DO THIS:
Show each line of the material that contains the string "kern", copying the lines unchanged.

PROVIDED DATA:
□ □ □ □ □

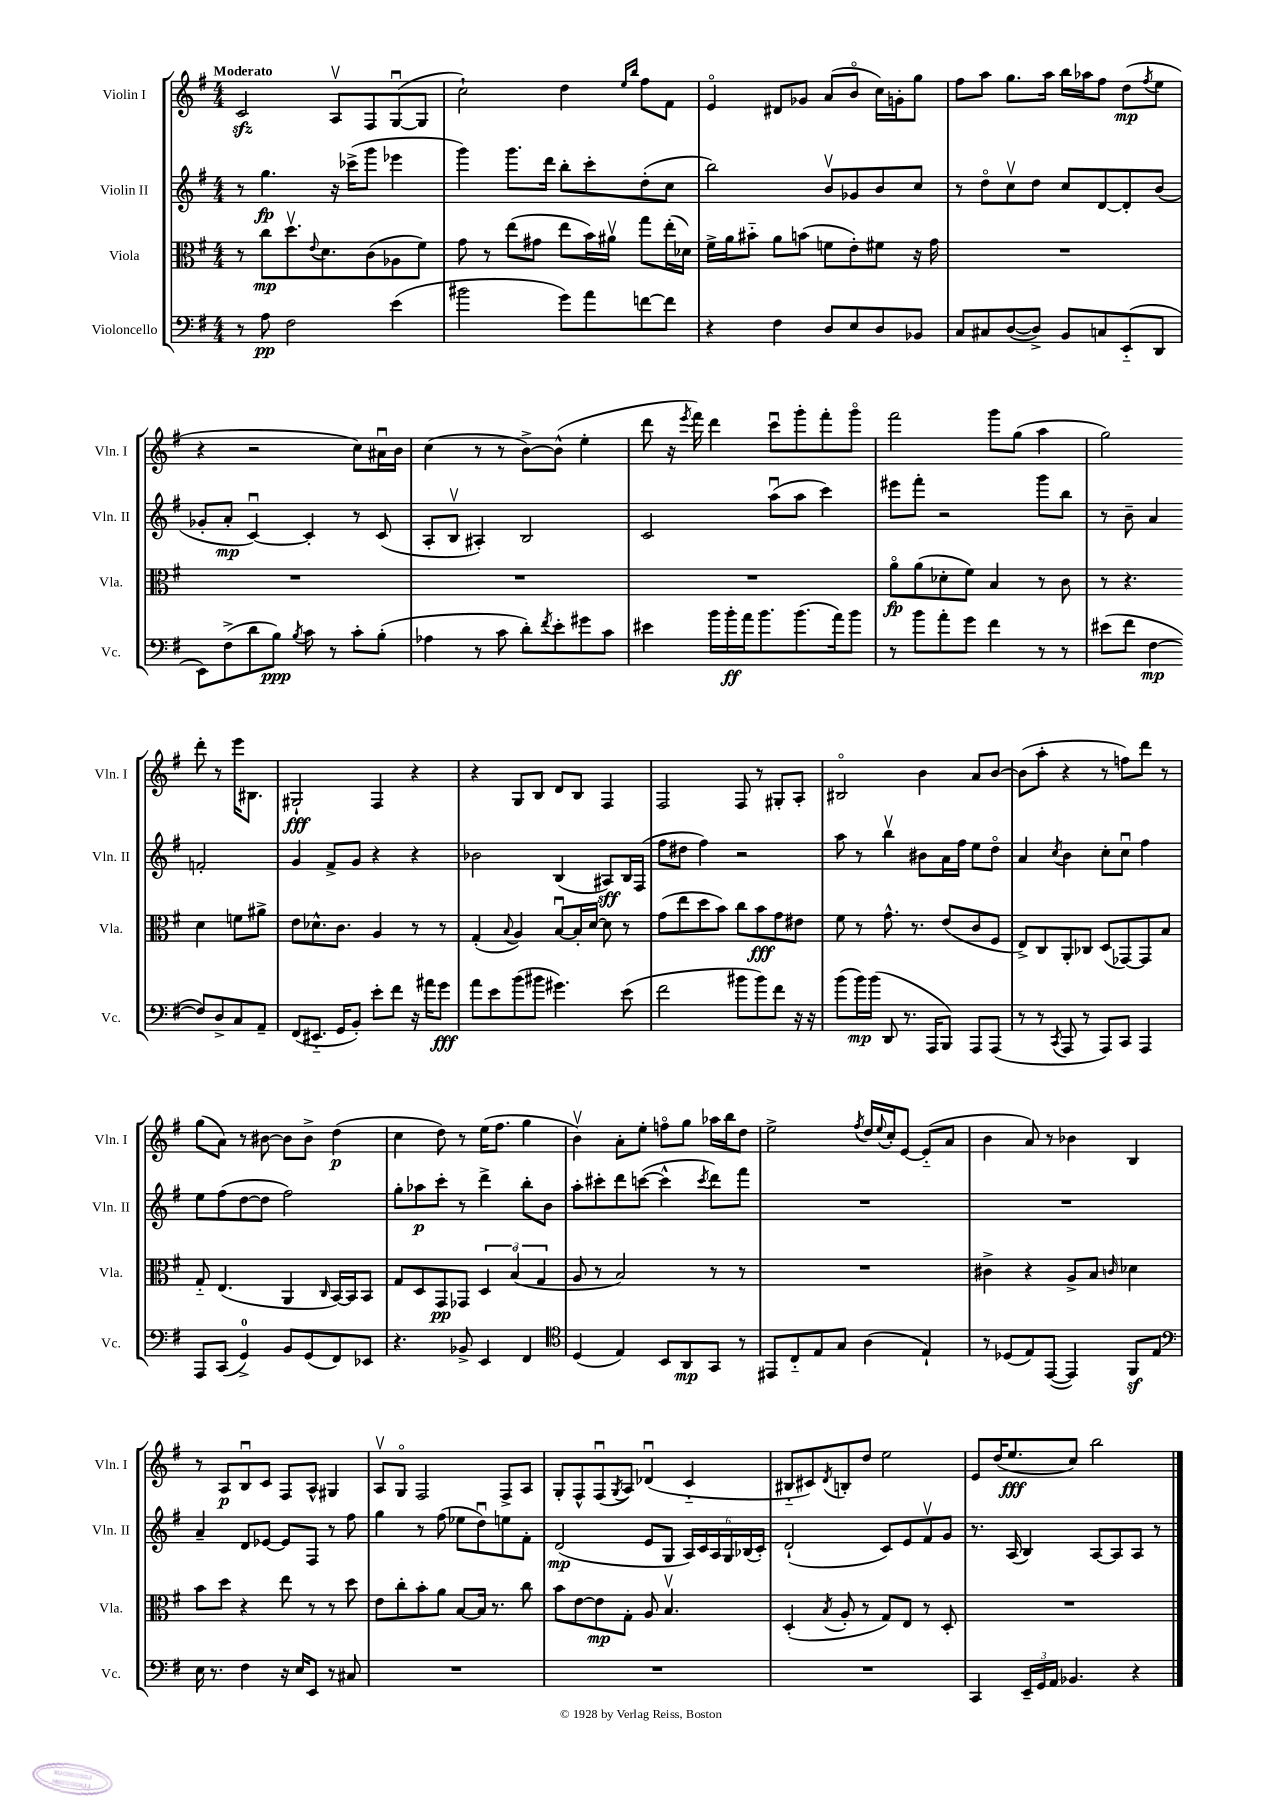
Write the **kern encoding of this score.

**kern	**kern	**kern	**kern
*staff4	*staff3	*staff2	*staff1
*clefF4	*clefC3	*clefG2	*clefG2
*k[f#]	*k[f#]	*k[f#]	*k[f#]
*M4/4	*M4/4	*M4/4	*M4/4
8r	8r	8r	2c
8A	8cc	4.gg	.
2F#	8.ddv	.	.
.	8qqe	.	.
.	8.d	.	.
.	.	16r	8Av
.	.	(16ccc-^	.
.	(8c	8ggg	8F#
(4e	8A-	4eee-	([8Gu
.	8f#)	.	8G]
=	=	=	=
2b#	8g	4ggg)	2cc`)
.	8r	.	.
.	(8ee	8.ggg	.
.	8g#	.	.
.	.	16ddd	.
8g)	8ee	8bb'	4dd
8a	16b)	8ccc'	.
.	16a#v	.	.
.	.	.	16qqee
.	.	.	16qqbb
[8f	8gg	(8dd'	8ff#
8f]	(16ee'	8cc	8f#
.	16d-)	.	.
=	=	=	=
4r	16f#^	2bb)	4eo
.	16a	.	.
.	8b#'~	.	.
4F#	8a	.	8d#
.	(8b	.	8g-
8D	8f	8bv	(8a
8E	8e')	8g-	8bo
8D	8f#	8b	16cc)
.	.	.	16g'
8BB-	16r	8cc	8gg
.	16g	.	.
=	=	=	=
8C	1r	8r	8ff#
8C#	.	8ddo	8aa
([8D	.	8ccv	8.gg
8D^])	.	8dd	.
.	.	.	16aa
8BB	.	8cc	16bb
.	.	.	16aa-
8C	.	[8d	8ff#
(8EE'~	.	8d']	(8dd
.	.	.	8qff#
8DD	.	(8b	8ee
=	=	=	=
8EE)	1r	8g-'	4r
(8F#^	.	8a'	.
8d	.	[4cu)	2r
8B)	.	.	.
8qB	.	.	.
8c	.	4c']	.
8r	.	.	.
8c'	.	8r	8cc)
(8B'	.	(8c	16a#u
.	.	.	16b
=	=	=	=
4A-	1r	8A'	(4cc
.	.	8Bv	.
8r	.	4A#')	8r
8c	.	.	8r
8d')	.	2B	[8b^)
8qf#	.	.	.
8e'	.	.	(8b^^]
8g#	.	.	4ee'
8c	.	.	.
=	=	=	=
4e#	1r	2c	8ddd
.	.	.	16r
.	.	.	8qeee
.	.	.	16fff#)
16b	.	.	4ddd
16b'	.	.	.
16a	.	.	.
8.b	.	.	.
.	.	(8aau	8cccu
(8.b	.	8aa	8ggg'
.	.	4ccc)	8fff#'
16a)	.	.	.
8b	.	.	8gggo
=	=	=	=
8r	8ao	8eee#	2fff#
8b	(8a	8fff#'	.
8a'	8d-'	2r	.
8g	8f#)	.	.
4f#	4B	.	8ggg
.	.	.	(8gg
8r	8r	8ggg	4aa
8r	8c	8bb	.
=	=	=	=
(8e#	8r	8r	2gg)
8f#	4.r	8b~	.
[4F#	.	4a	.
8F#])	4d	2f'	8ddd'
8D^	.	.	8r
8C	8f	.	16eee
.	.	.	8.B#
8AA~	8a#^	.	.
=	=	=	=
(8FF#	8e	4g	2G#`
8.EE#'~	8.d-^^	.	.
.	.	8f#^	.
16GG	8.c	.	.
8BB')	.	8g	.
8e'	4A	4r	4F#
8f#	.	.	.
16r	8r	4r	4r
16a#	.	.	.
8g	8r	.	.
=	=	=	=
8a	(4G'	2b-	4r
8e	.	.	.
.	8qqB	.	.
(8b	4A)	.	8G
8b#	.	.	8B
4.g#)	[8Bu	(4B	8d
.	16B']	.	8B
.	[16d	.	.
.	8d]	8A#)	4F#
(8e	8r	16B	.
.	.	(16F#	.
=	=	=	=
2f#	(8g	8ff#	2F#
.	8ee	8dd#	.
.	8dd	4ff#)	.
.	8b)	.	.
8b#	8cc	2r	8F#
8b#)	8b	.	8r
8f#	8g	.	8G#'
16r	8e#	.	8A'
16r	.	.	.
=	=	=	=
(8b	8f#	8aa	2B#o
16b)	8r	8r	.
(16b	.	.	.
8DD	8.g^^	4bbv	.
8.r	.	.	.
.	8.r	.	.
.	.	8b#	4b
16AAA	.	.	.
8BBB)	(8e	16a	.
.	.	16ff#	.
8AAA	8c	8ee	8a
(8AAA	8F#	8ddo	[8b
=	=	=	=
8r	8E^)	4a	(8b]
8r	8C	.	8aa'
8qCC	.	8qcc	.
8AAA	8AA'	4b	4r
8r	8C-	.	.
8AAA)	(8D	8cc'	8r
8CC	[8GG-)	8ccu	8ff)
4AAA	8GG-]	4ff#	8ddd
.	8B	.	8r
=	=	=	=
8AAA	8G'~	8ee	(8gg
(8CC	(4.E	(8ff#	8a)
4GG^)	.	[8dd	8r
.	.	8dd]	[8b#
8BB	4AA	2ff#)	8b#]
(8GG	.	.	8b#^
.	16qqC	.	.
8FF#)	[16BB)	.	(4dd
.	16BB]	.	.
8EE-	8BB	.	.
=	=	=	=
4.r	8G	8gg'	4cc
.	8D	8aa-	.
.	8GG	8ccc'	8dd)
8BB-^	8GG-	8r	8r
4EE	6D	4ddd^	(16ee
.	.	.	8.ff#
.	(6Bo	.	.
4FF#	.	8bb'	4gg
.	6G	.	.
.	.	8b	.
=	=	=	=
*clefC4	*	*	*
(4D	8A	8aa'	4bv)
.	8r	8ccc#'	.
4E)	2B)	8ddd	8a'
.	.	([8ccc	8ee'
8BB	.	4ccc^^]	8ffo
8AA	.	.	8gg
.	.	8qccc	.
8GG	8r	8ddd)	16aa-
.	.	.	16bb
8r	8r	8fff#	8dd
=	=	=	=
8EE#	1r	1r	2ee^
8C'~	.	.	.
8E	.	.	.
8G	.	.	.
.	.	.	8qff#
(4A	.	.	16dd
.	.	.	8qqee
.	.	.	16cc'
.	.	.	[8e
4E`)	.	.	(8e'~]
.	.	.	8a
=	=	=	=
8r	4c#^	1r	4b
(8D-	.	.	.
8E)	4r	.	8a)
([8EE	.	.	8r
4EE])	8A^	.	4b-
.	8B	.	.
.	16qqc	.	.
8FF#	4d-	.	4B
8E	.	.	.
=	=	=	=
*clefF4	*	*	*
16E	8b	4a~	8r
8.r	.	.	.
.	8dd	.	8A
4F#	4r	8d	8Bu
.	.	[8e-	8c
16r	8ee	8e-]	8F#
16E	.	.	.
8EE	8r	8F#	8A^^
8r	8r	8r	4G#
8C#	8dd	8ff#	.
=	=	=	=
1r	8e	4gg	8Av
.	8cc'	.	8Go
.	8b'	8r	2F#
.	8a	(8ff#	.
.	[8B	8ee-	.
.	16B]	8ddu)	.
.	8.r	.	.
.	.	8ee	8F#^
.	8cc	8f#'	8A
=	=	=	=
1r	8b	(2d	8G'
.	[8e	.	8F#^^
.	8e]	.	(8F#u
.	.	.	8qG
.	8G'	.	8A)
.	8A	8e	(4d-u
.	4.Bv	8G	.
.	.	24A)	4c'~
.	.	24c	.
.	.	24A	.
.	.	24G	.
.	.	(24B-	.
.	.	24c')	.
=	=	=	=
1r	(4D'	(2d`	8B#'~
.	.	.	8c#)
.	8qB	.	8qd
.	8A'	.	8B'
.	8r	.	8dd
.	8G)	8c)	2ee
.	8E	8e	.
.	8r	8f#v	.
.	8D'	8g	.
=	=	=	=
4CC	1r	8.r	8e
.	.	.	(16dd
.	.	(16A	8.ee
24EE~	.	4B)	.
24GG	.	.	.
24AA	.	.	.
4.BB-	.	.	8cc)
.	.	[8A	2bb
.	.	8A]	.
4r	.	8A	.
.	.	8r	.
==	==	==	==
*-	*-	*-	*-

□ □ □ □ □

FULL ANSWER:
Write the **kern encoding of this score.
**kern	**kern	**kern	**kern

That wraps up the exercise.